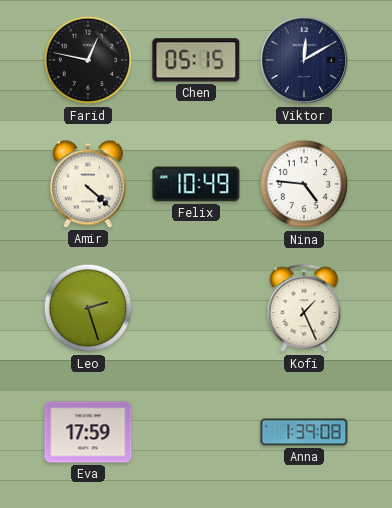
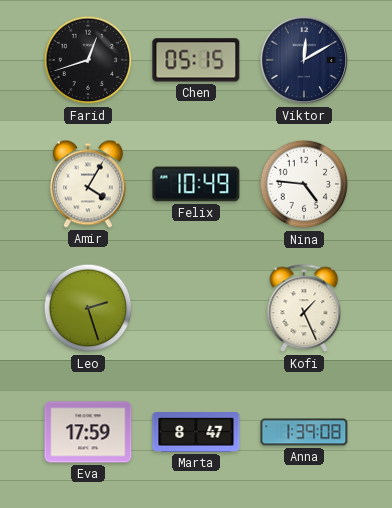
Farid: 12:47 -> 12:42
Amir: 4:22 -> 4:05
Marta: none -> 8:47
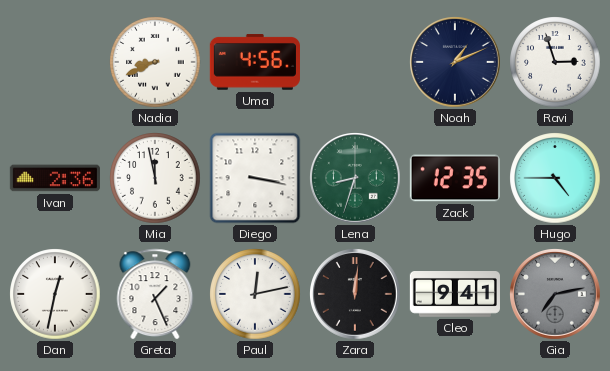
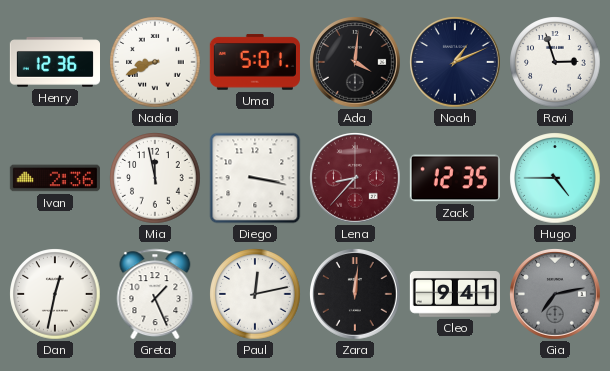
Henry: none -> 12:36
Uma: 4:56 -> 5:01
Ada: none -> 4:01
Lena: 8:33 -> 8:37
Lena dial: green -> burgundy
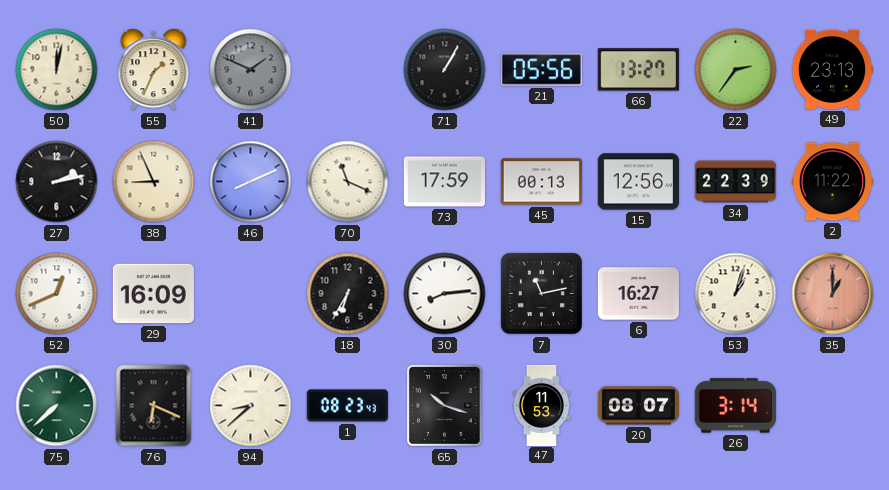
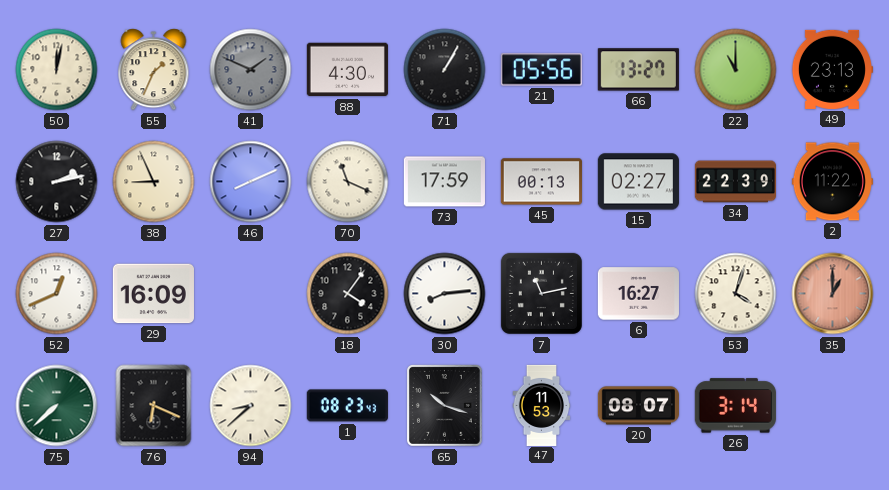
88: none -> 4:30
22: 2:36 -> 11:00
15: 12:56 -> 02:27
18: 6:35 -> 4:06
53: 1:03 -> 4:03
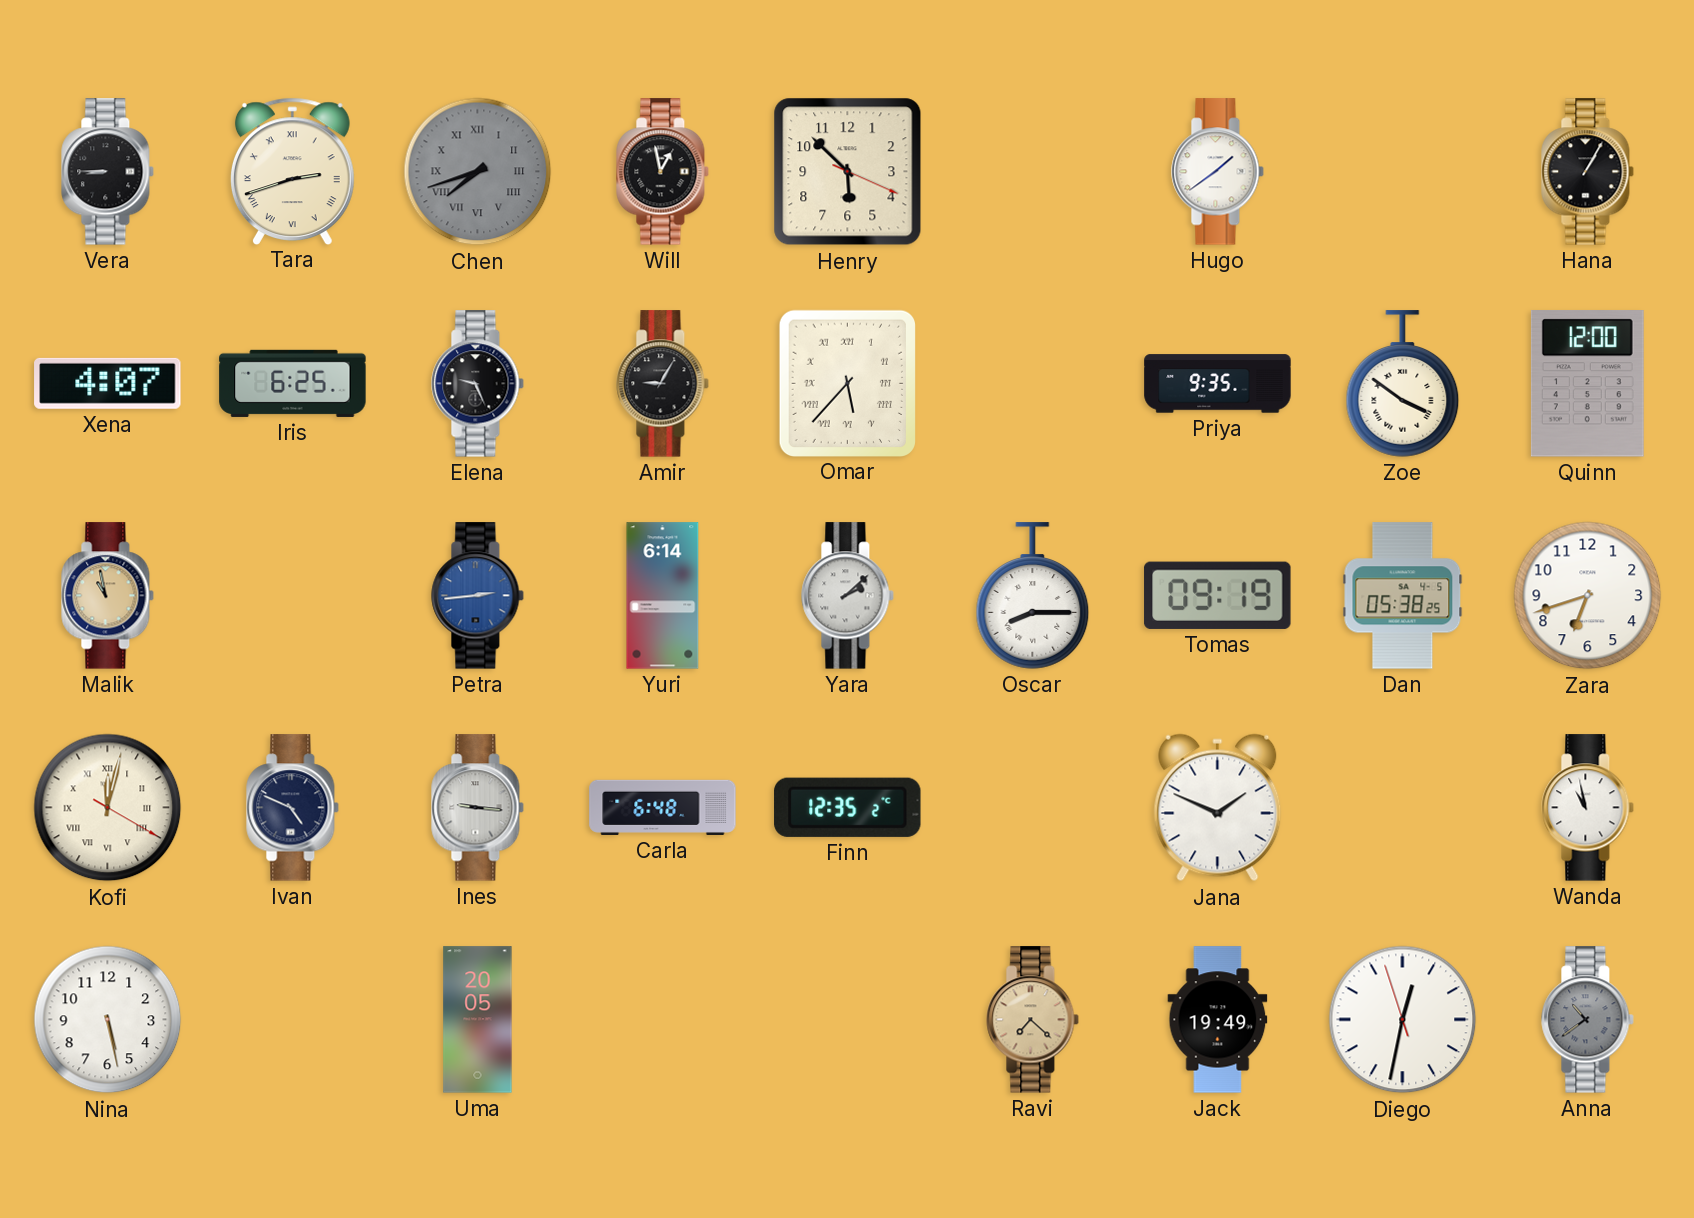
════
REQUIREMENT >>
Starting with the line that contains "Henry: none -> 12:36" and going on through the end of the data, turn each line into a string in a JSON list, one string per line. Skip blank lines and leave the pictures out.

ANSWER IN FULL >>
[
  "Henry: none -> 12:36",
  "Uma: 4:56 -> 5:01",
  "Ada: none -> 4:01",
  "Lena: 8:33 -> 8:37",
  "Lena dial: green -> burgundy",
  "88: none -> 4:30",
  "22: 2:36 -> 11:00",
  "15: 12:56 -> 02:27",
  "18: 6:35 -> 4:06",
  "53: 1:03 -> 4:03"
]